(DATA FOR REVIEW Opens)

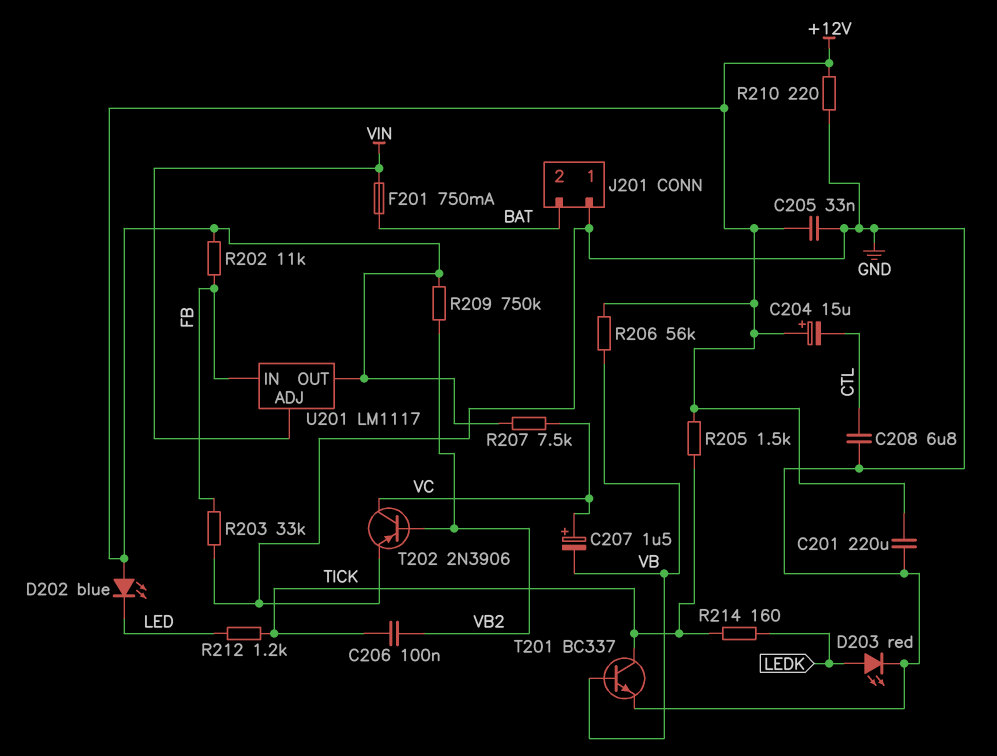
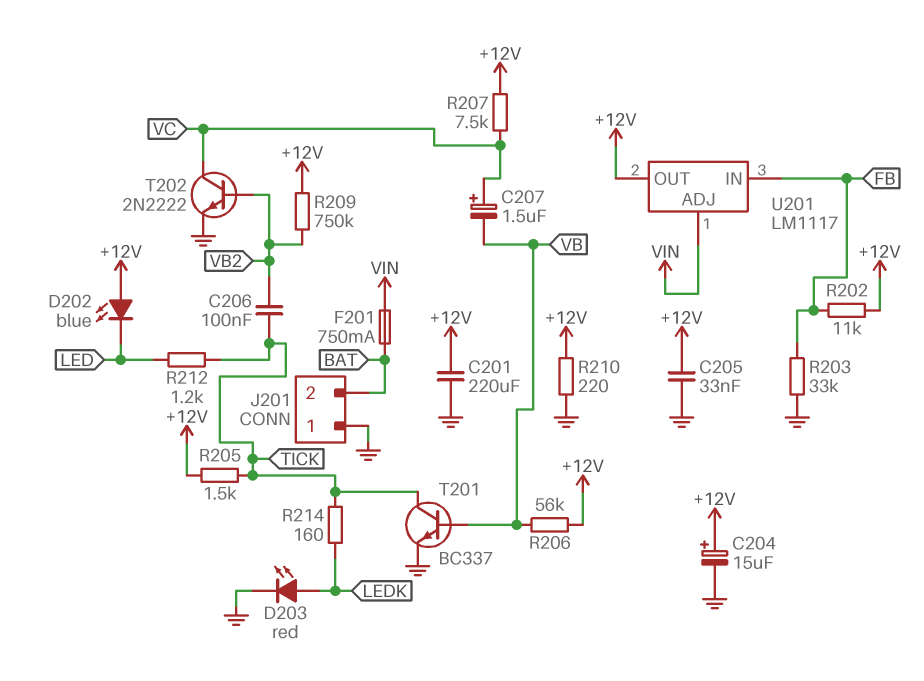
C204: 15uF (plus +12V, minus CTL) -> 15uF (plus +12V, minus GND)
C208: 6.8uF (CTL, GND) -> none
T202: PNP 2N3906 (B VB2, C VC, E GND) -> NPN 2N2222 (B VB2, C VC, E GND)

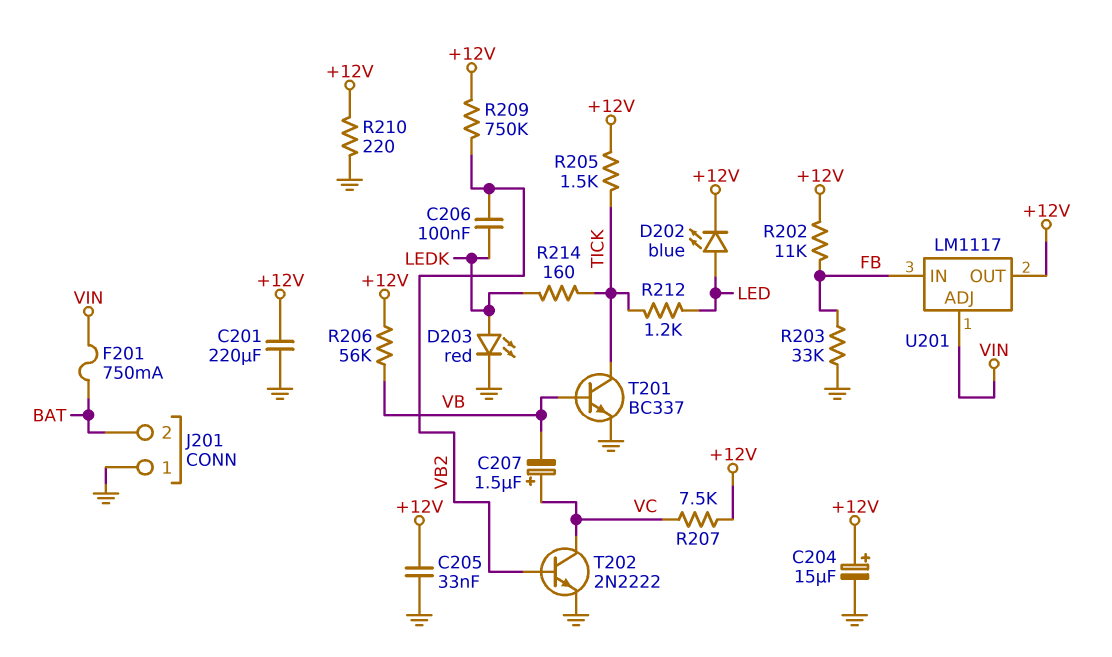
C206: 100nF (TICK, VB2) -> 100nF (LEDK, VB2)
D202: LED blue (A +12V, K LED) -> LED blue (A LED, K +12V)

(DATA FOR REVIEW Closes)
(DATA FOR REVIEW Opens)

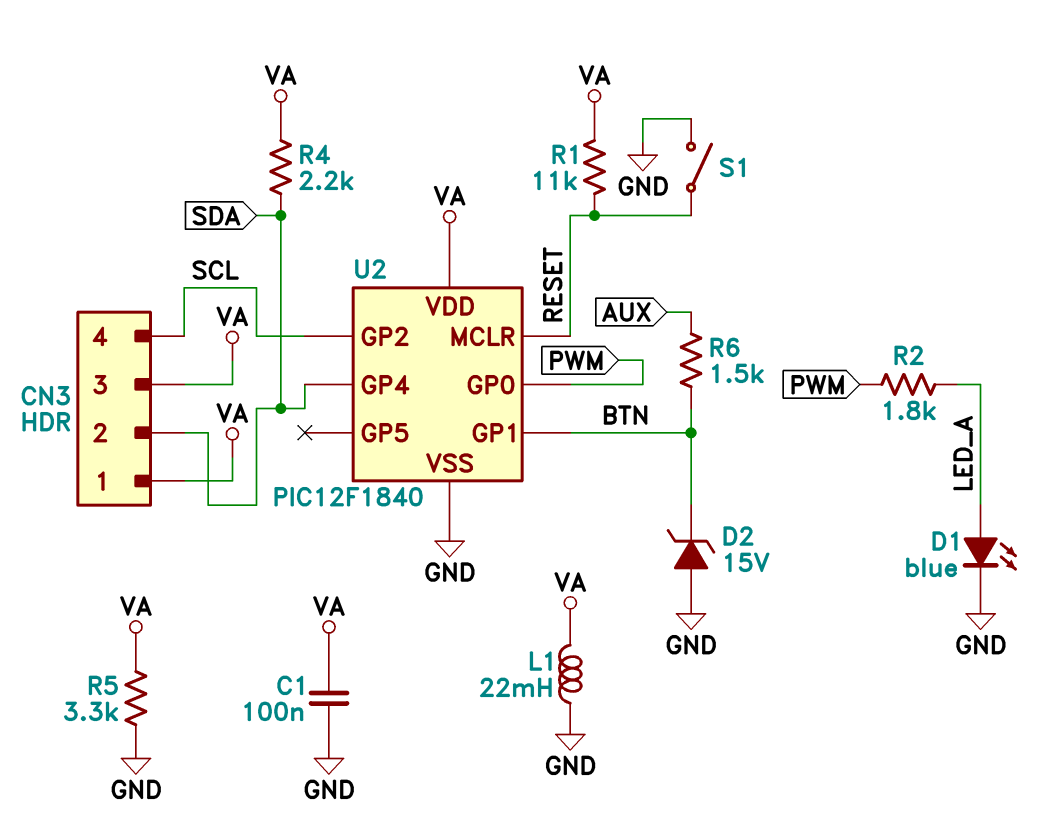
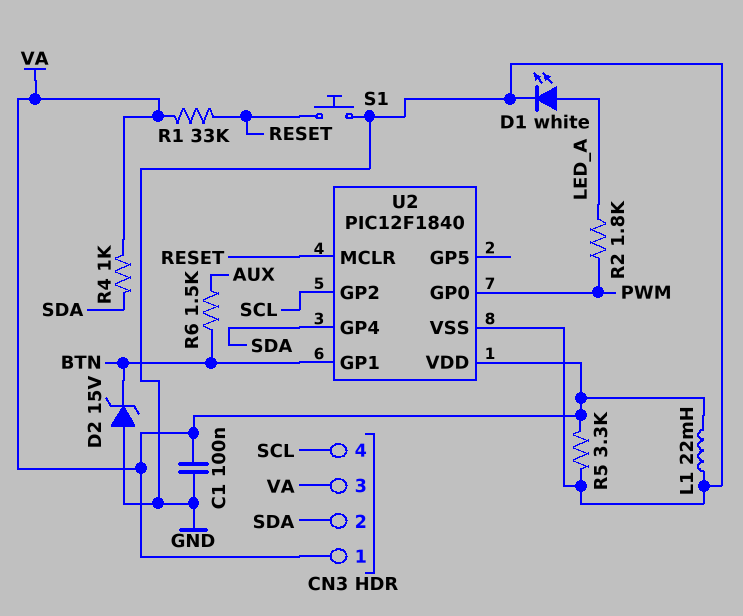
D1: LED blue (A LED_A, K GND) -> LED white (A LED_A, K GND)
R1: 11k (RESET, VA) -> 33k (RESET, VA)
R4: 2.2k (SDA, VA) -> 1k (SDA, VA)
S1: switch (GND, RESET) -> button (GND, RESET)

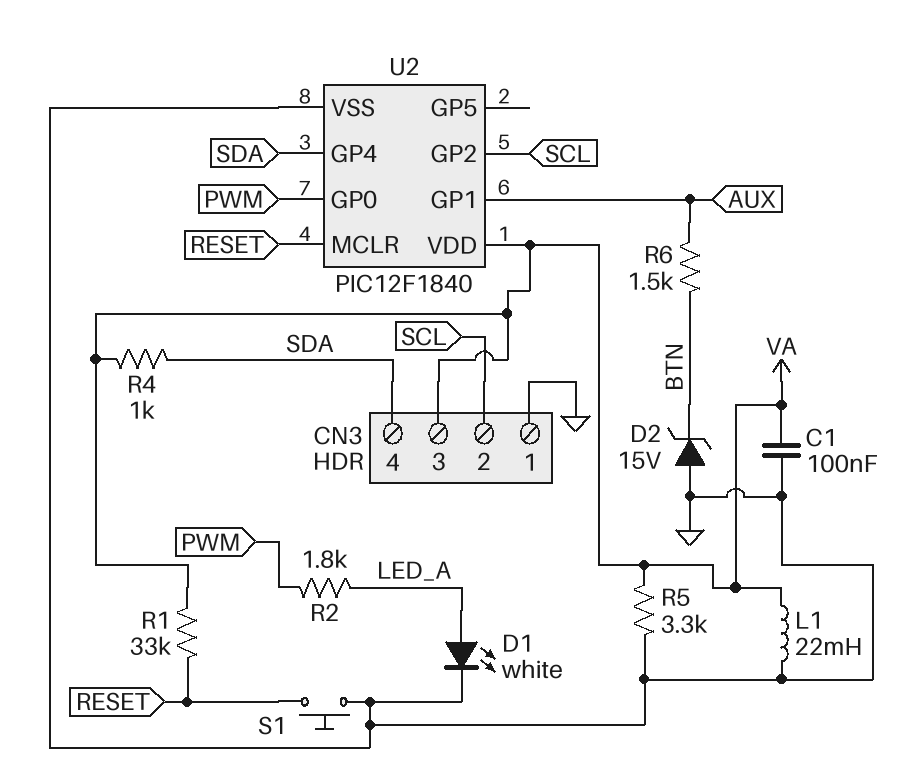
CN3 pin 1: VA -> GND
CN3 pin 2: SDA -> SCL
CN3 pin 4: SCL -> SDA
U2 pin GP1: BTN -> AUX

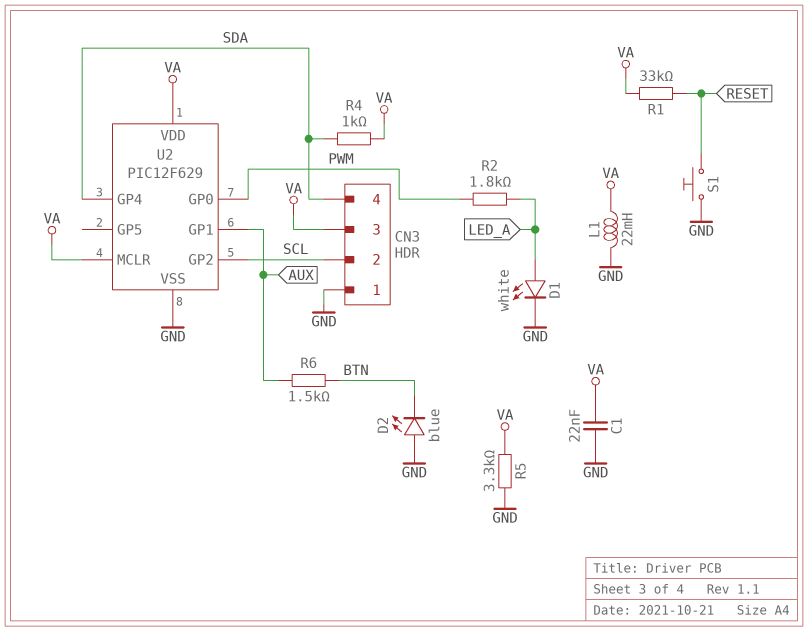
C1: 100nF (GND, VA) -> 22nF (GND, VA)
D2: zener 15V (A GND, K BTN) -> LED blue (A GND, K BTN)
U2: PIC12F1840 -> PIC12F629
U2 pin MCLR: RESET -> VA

(DATA FOR REVIEW Closes)

→ TASK DESCRIPTION
Using the data above, extract exactly the lines from the one that holds "C206: 100nF (TICK, VB2) -> 100nF (LEDK, VB2)" to the one that holds "D202: LED blue", both ends included, and no others.

→ EXERCISE SOLUTION
C206: 100nF (TICK, VB2) -> 100nF (LEDK, VB2)
D202: LED blue (A +12V, K LED) -> LED blue (A LED, K +12V)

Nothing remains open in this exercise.